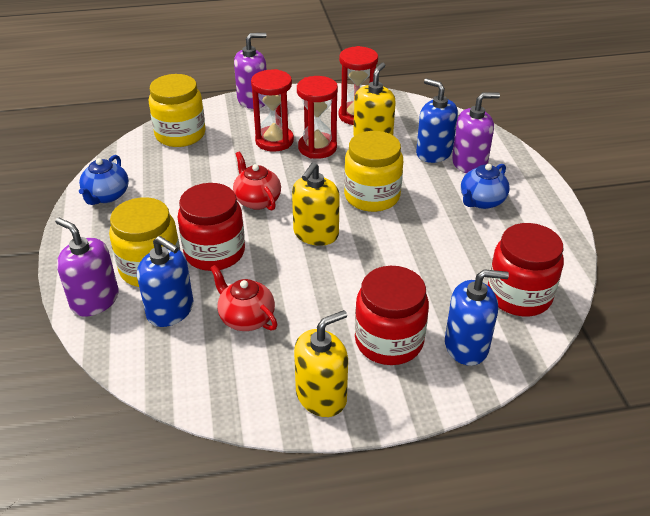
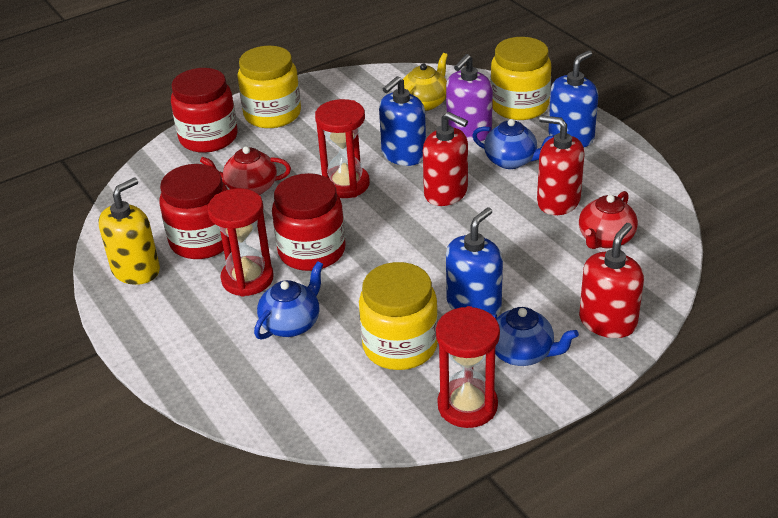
blue teapot: 2 -> 3
purple soap dispenser: 3 -> 1
red soap dispenser: 0 -> 3
yellow soap dispenser: 3 -> 1
yellow teapot: 0 -> 1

--- Assignment ---
Apart from the images, every line above is to be given again exactly.

--- Output of the task ---
blue teapot: 2 -> 3
purple soap dispenser: 3 -> 1
red soap dispenser: 0 -> 3
yellow soap dispenser: 3 -> 1
yellow teapot: 0 -> 1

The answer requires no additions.